Required action: Return every entry below word for word and leave out any picture.

Data for review:
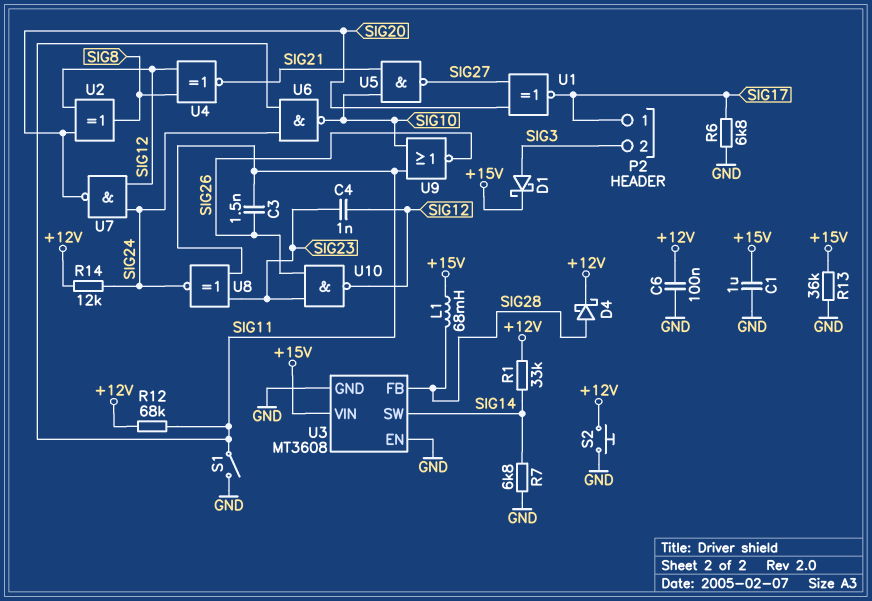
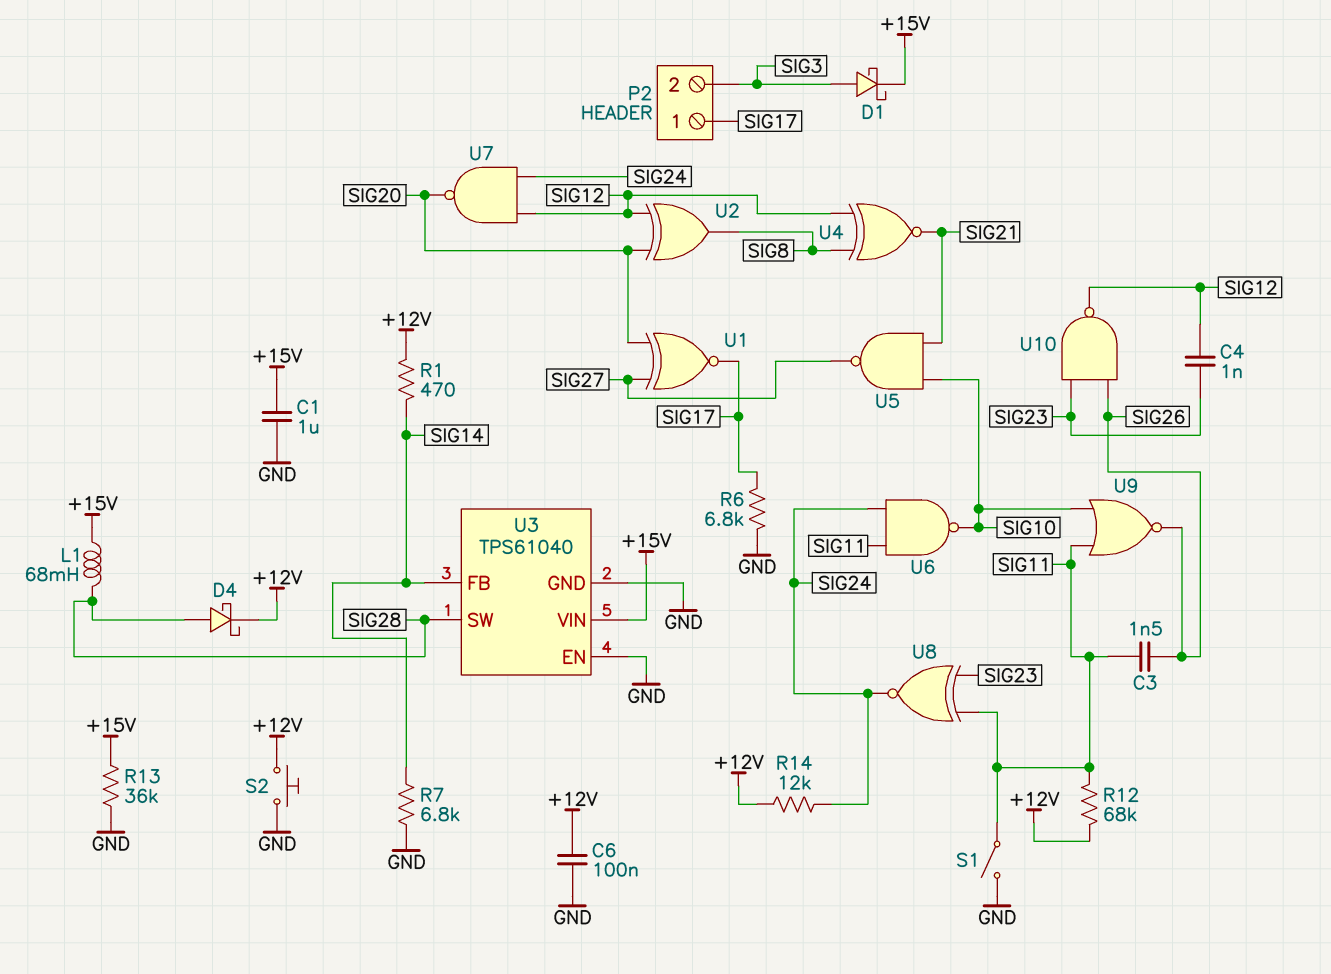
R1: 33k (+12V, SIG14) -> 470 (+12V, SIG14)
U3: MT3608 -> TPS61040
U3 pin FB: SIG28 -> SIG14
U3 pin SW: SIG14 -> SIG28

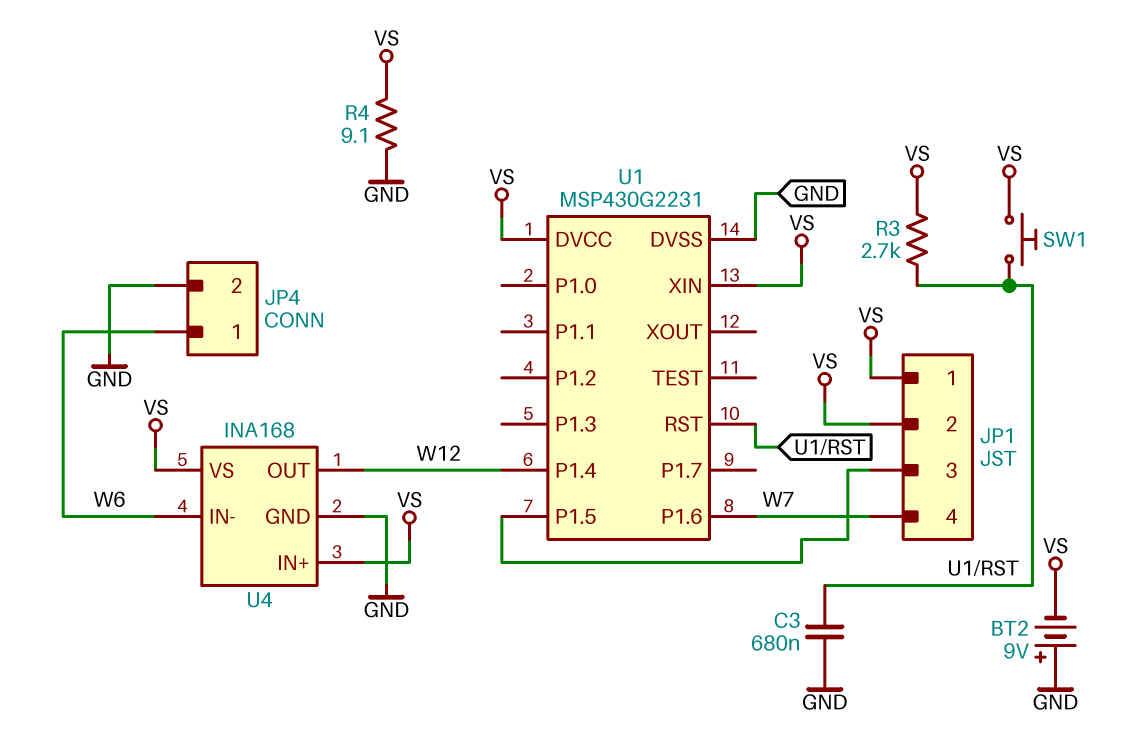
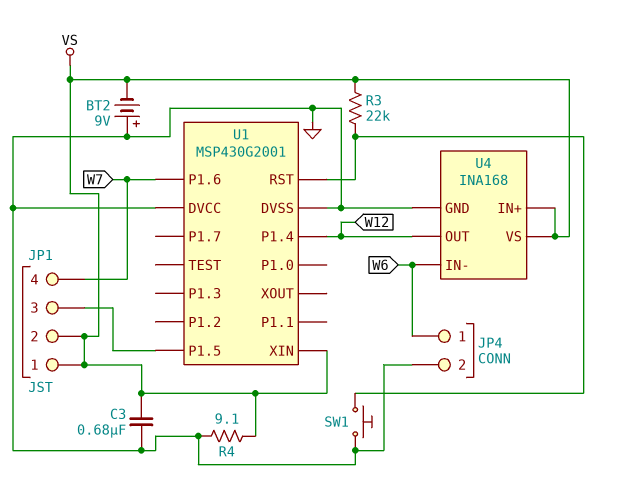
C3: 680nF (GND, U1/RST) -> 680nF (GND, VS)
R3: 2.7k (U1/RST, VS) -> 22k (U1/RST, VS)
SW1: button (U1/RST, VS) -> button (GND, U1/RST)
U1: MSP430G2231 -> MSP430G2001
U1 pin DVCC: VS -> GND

Problem solution:
R1: 33k (+12V, SIG14) -> 470 (+12V, SIG14)
U3: MT3608 -> TPS61040
U3 pin FB: SIG28 -> SIG14
U3 pin SW: SIG14 -> SIG28

C3: 680nF (GND, U1/RST) -> 680nF (GND, VS)
R3: 2.7k (U1/RST, VS) -> 22k (U1/RST, VS)
SW1: button (U1/RST, VS) -> button (GND, U1/RST)
U1: MSP430G2231 -> MSP430G2001
U1 pin DVCC: VS -> GND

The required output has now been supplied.